▸ **REQUIRED ACTION**
The word "AUDIO" occurs in some lines of the data. Return each such line.

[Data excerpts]
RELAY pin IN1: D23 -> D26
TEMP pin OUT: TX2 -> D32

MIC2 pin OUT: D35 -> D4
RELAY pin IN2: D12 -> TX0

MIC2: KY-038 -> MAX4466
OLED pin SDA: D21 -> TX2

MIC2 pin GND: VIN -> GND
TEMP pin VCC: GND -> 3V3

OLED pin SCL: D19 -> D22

* * *

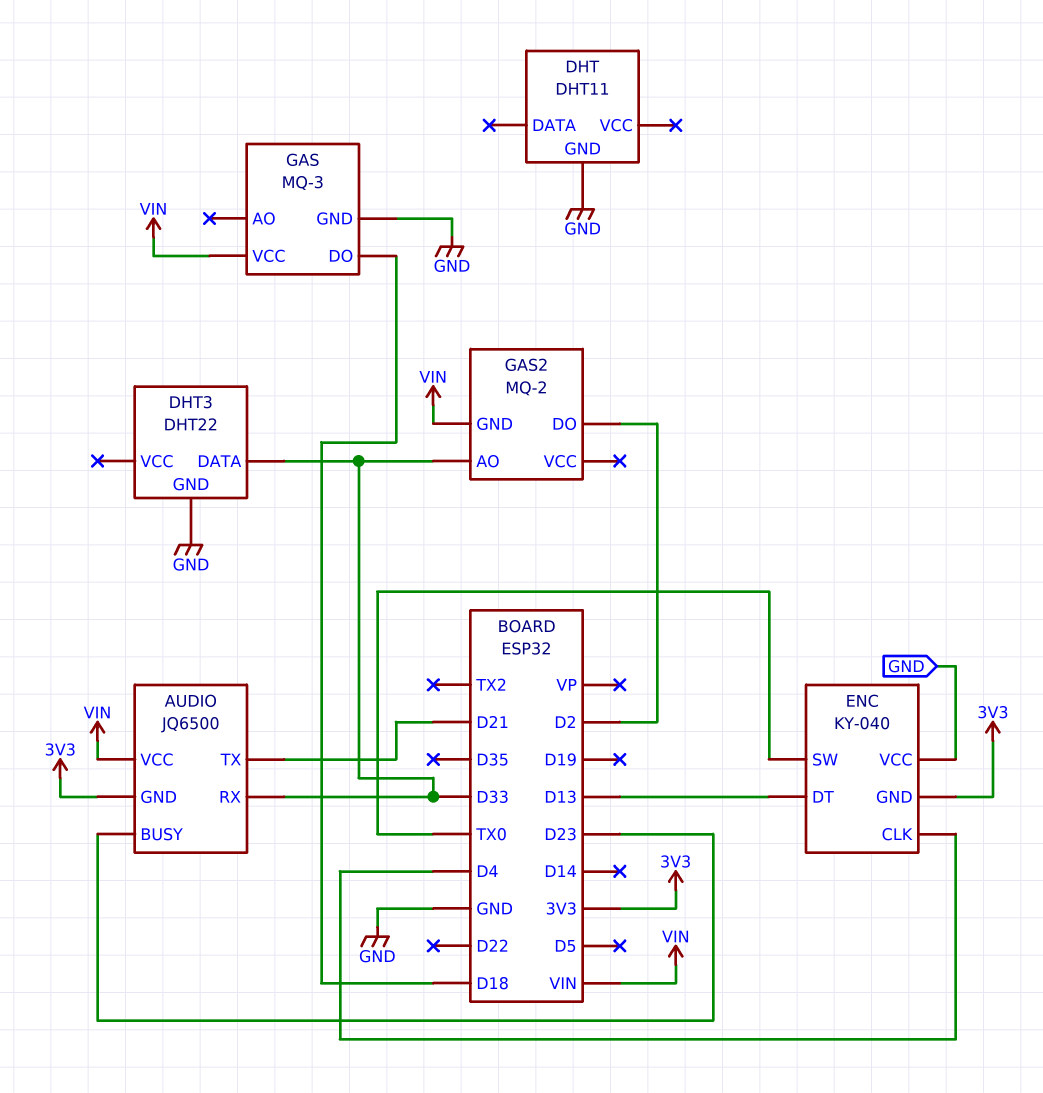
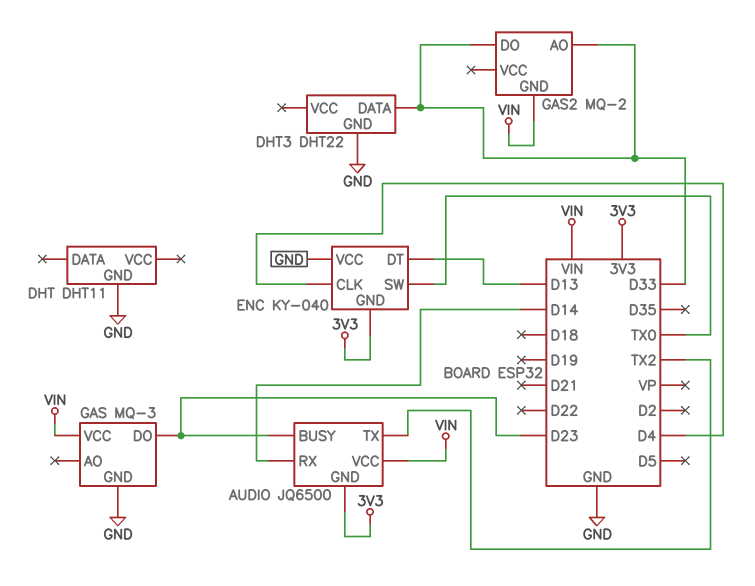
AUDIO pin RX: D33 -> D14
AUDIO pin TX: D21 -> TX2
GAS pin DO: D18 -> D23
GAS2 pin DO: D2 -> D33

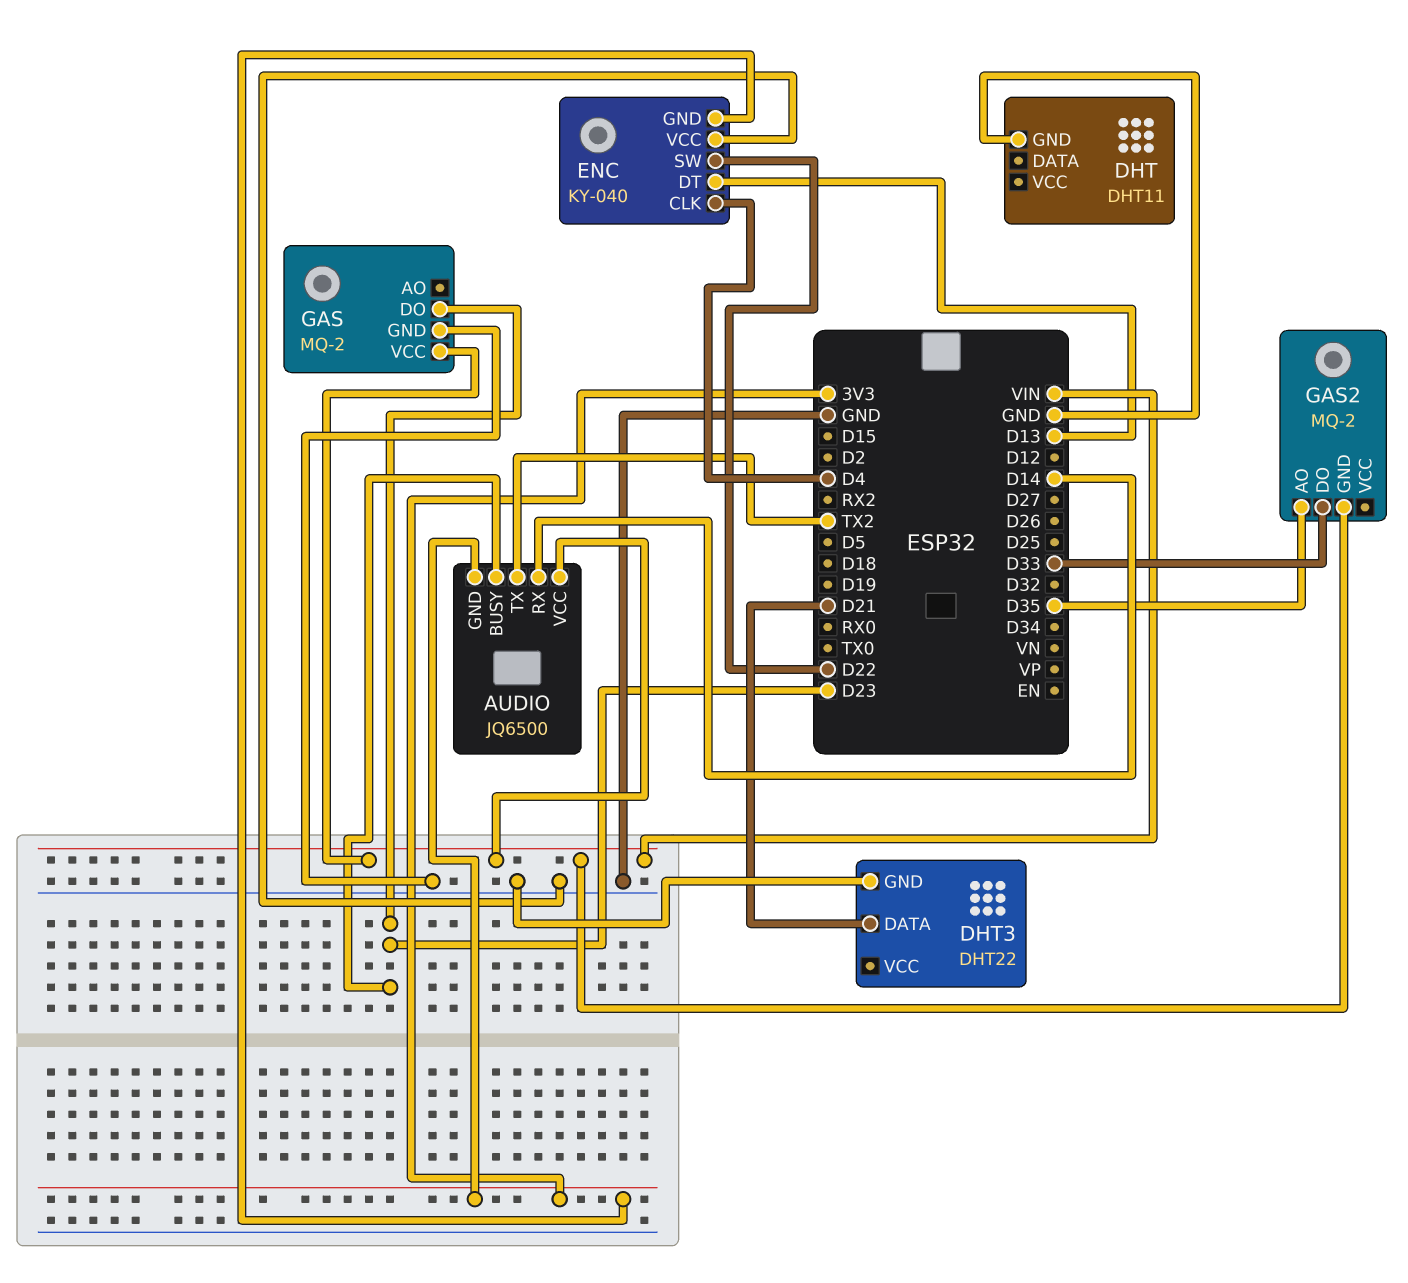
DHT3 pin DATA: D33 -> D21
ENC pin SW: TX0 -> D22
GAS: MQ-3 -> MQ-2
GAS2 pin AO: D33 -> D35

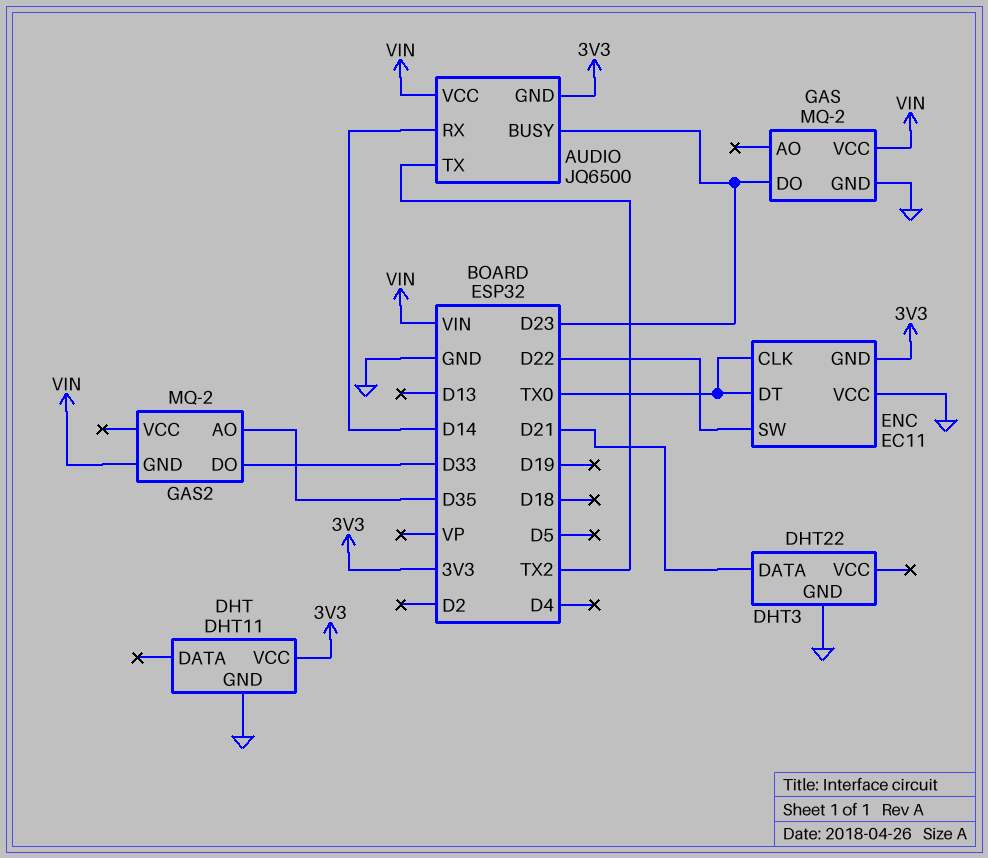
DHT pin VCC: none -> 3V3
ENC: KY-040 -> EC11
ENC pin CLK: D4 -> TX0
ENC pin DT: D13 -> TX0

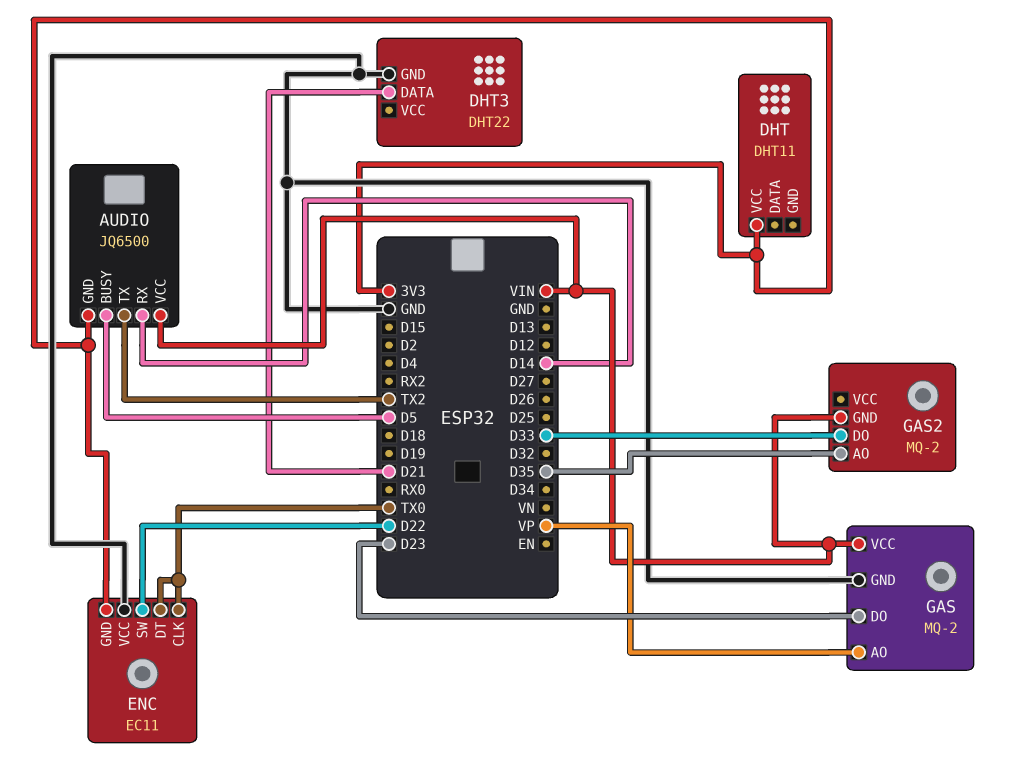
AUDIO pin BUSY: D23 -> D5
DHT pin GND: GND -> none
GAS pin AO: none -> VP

---

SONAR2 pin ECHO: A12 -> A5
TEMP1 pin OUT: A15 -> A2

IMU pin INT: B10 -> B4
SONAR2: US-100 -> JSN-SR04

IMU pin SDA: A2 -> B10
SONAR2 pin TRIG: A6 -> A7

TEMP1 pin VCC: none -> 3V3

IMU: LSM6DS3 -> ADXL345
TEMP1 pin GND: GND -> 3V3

▸ **OUTPUT FOR THIS EXERCISE**
AUDIO pin RX: D33 -> D14
AUDIO pin TX: D21 -> TX2
AUDIO pin BUSY: D23 -> D5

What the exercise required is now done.